Below is a block of entries; repeat exactly the lines starting at the line that contains "TEMP2 pin OUT: GP27 -> GP3" and ending at the line that contains "SONAR pin VCC: none -> VIN", both included.
### DATA EXTRACTS ###
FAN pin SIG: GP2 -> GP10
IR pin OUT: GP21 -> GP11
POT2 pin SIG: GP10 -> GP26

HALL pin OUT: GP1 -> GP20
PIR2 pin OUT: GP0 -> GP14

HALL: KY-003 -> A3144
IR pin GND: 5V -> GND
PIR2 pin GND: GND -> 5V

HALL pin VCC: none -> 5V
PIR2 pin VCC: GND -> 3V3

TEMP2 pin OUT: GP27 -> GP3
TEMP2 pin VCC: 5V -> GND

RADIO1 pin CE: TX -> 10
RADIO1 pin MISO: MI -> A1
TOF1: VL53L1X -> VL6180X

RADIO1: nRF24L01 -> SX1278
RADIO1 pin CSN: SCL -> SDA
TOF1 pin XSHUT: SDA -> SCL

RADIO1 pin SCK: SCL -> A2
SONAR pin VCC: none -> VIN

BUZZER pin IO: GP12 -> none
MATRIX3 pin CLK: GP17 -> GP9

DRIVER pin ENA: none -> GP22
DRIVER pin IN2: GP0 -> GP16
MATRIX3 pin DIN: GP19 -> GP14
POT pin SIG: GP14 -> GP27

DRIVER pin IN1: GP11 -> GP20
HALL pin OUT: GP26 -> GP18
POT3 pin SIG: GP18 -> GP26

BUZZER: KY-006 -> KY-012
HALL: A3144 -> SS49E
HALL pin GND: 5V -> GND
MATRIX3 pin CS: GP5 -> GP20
###
EXERCISE OUTPUT >>
TEMP2 pin OUT: GP27 -> GP3
TEMP2 pin VCC: 5V -> GND

RADIO1 pin CE: TX -> 10
RADIO1 pin MISO: MI -> A1
TOF1: VL53L1X -> VL6180X

RADIO1: nRF24L01 -> SX1278
RADIO1 pin CSN: SCL -> SDA
TOF1 pin XSHUT: SDA -> SCL

RADIO1 pin SCK: SCL -> A2
SONAR pin VCC: none -> VIN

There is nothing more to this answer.